## WORK TO BE COMPLETED
Find the line that contains "T1: NPN (B N5, C". Copy it and every line after it to the end of the material below, exactly, with no pictures.

## GIVEN DATA
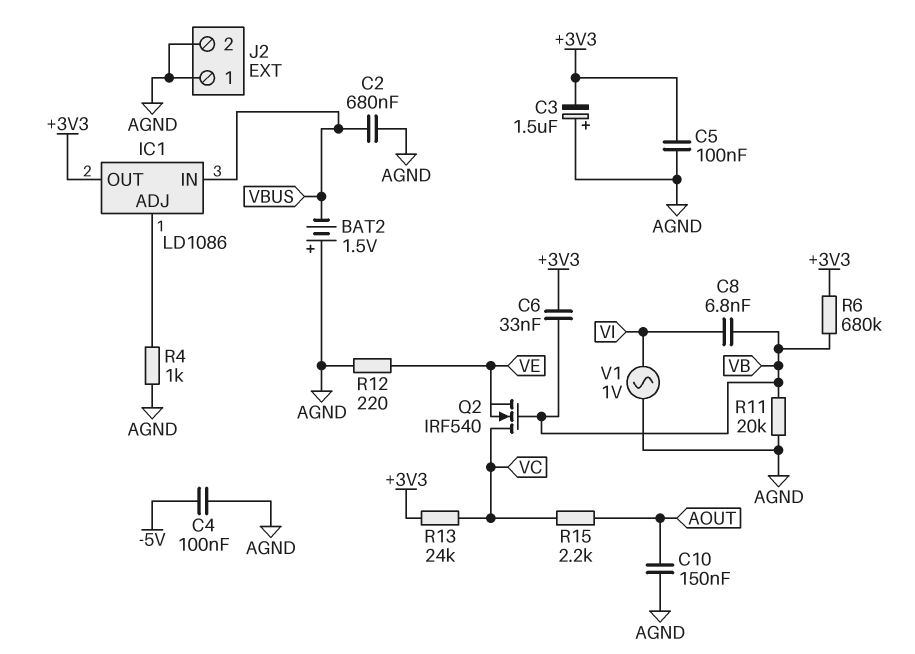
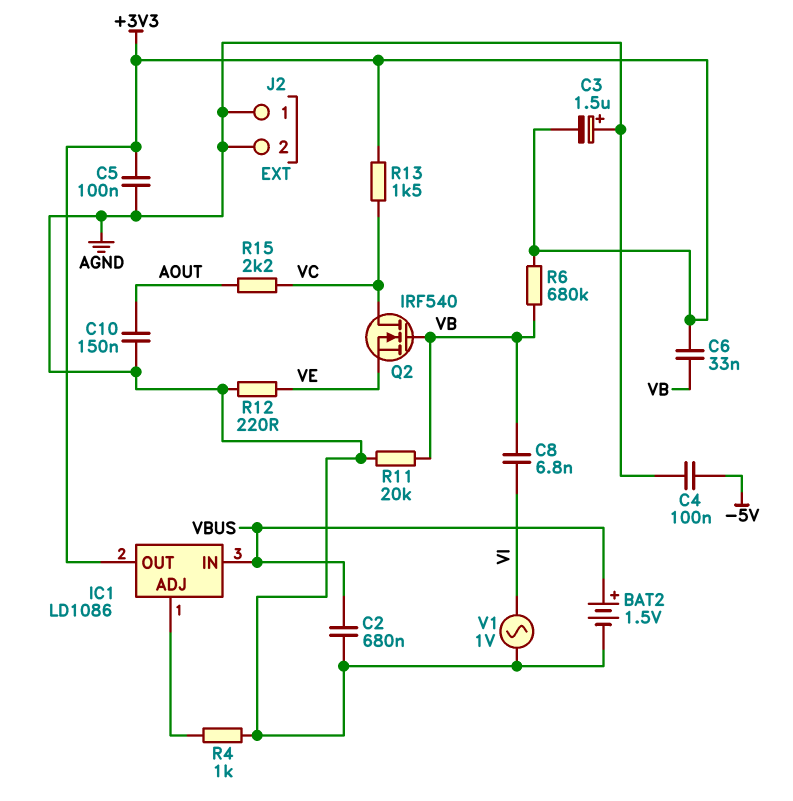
BAT2: 1.5V (plus AGND, minus VBUS) -> 1.5V (plus VBUS, minus AGND)
R13: 24k (+3V3, VC) -> 1.5k (+3V3, VC)

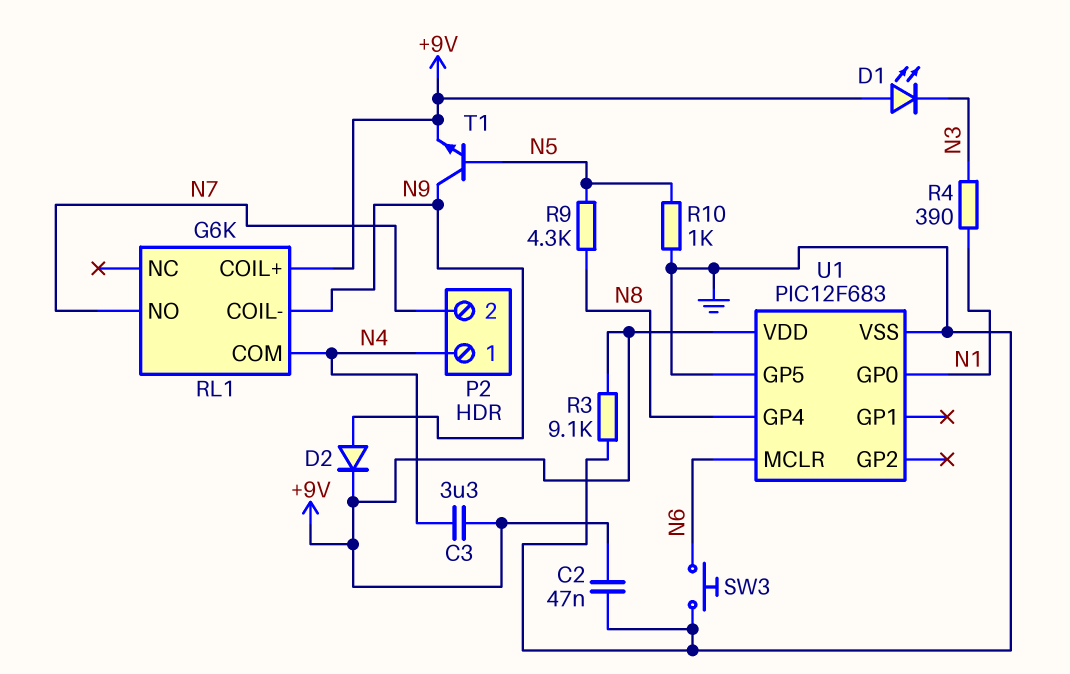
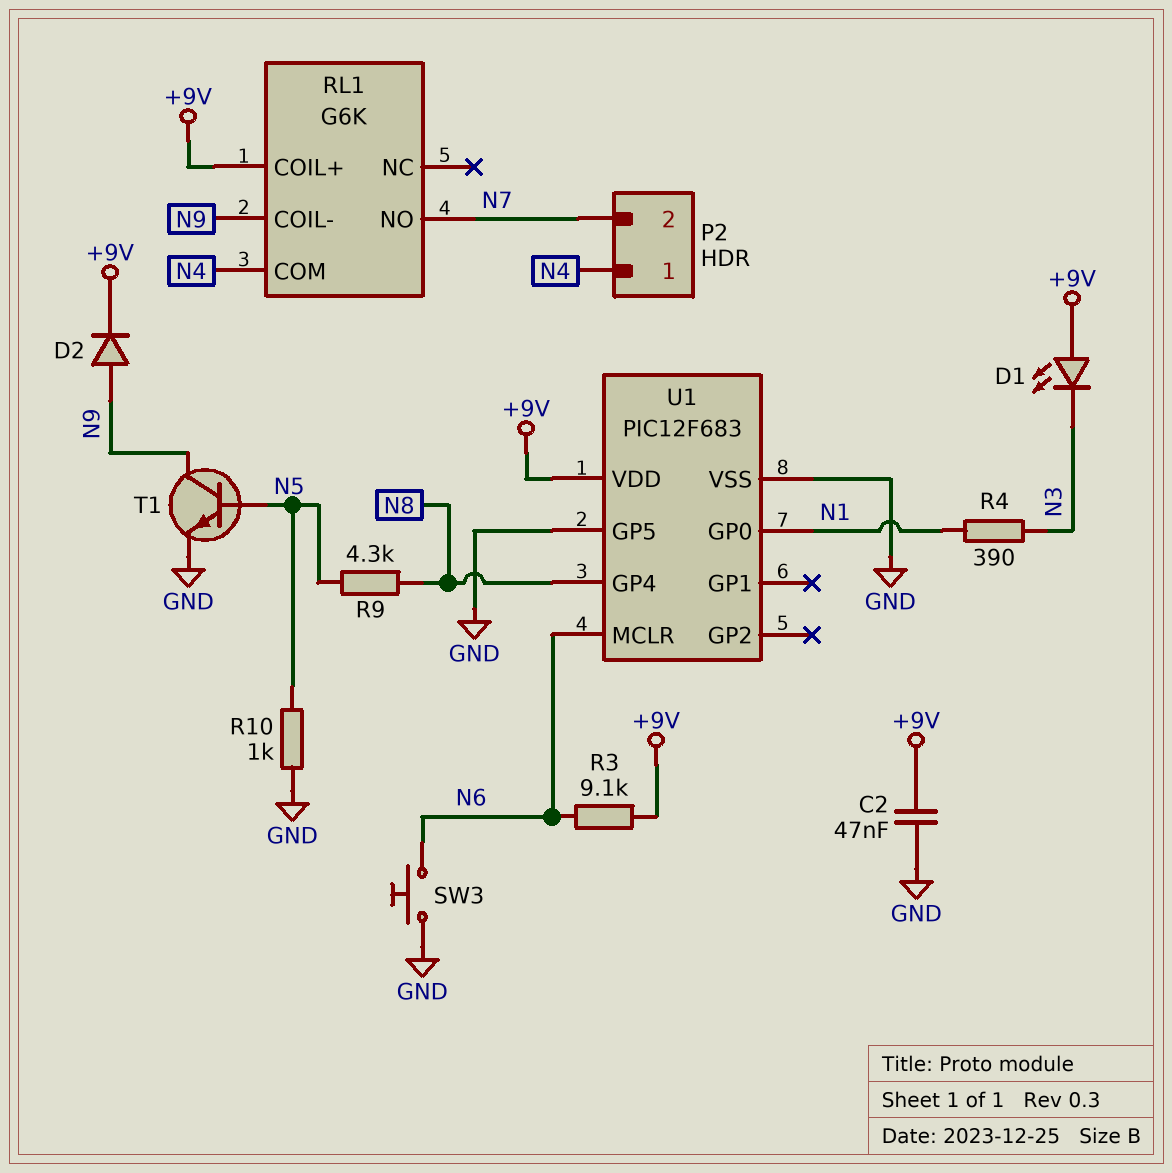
C3: 3.3uF (+9V, N4) -> none
R3: 9.1k (+9V, GND) -> 9.1k (+9V, N6)
T1: NPN (B N5, C N9, E +9V) -> NPN (B N5, C N9, E GND)

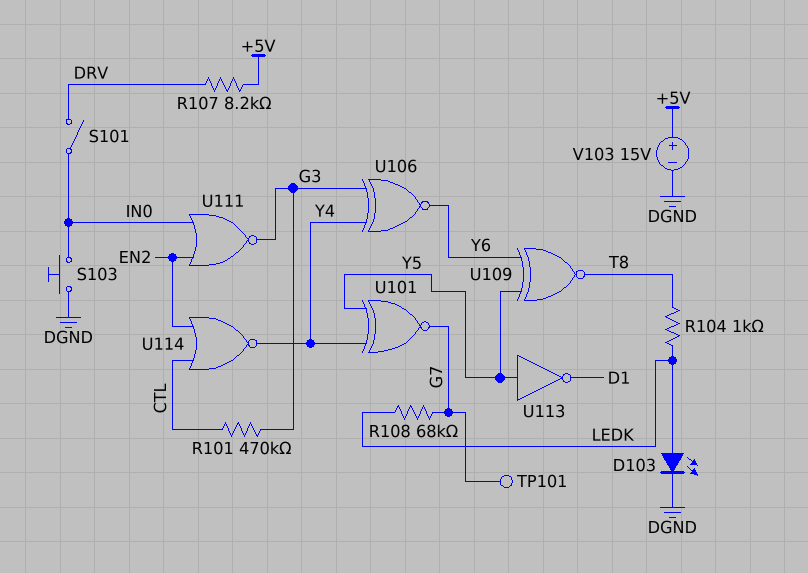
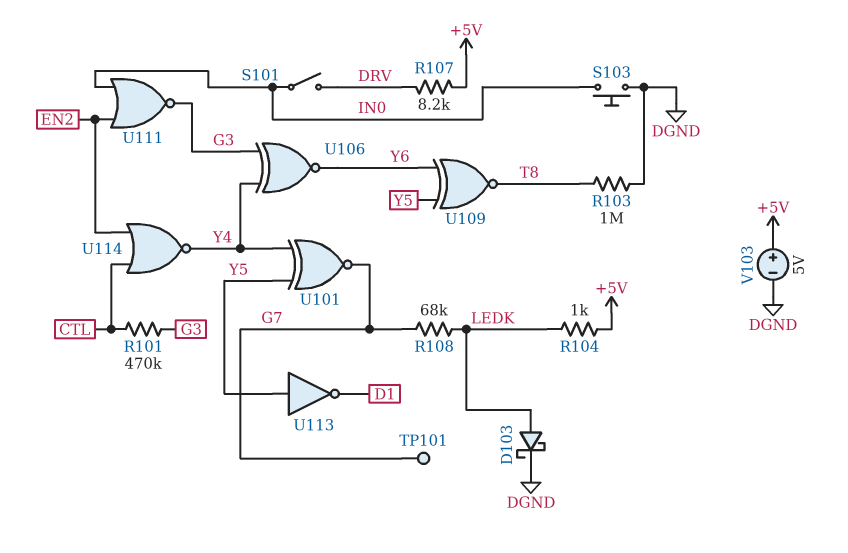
D103: LED (A LEDK, K DGND) -> schottky (A LEDK, K DGND)
R103: none -> 1M (DGND, T8)
R104: 1k (LEDK, T8) -> 1k (+5V, LEDK)
V103: 15V (plus +5V, minus DGND) -> 5V (plus +5V, minus DGND)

## FINISHED TASK
T1: NPN (B N5, C N9, E +9V) -> NPN (B N5, C N9, E GND)

D103: LED (A LEDK, K DGND) -> schottky (A LEDK, K DGND)
R103: none -> 1M (DGND, T8)
R104: 1k (LEDK, T8) -> 1k (+5V, LEDK)
V103: 15V (plus +5V, minus DGND) -> 5V (plus +5V, minus DGND)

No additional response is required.